··· Source data ···

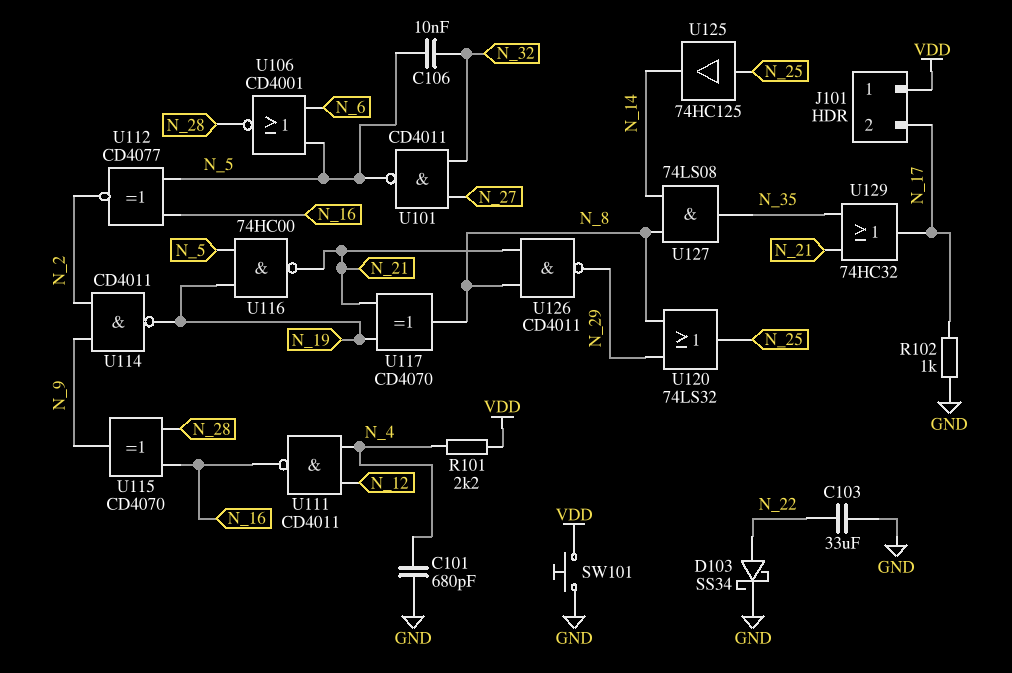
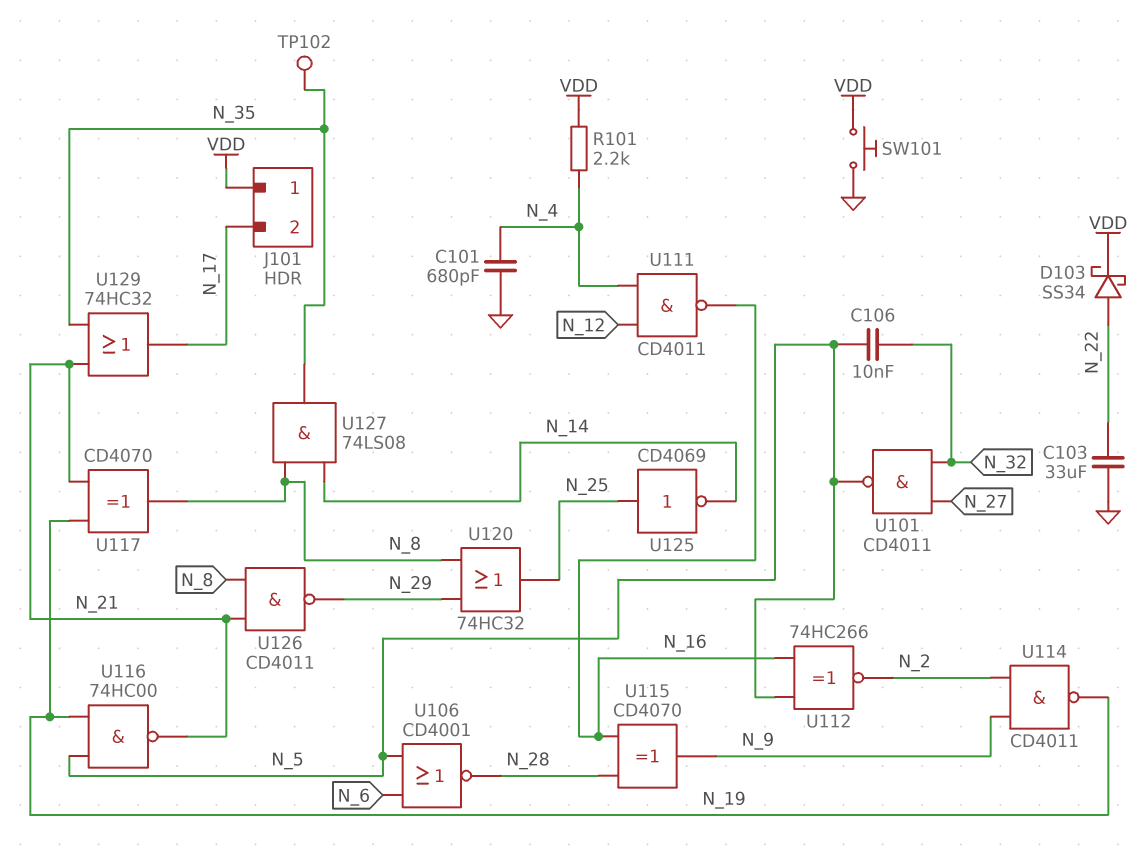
D103: schottky SS34 (A N_22, K GND) -> schottky SS34 (A N_22, K VDD)
R102: 1k (GND, N_17) -> none
TP102: none -> test point (N_35)
U112: XNOR CD4077 (in N_5, in N_16, out N_2) -> XNOR 74HC266 (in N_5, in N_16, out N_2)
U120: OR 74LS32 (in N_8, in N_29, out N_25) -> OR 74HC32 (in N_8, in N_29, out N_25)
U125: buffer 74HC125 (in N_25, out N_14) -> NOT CD4069 (in N_25, out N_14)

···

> [Aim of the task]: Leaving out any images, restate every record word for word.

> [Exercise solution]:
D103: schottky SS34 (A N_22, K GND) -> schottky SS34 (A N_22, K VDD)
R102: 1k (GND, N_17) -> none
TP102: none -> test point (N_35)
U112: XNOR CD4077 (in N_5, in N_16, out N_2) -> XNOR 74HC266 (in N_5, in N_16, out N_2)
U120: OR 74LS32 (in N_8, in N_29, out N_25) -> OR 74HC32 (in N_8, in N_29, out N_25)
U125: buffer 74HC125 (in N_25, out N_14) -> NOT CD4069 (in N_25, out N_14)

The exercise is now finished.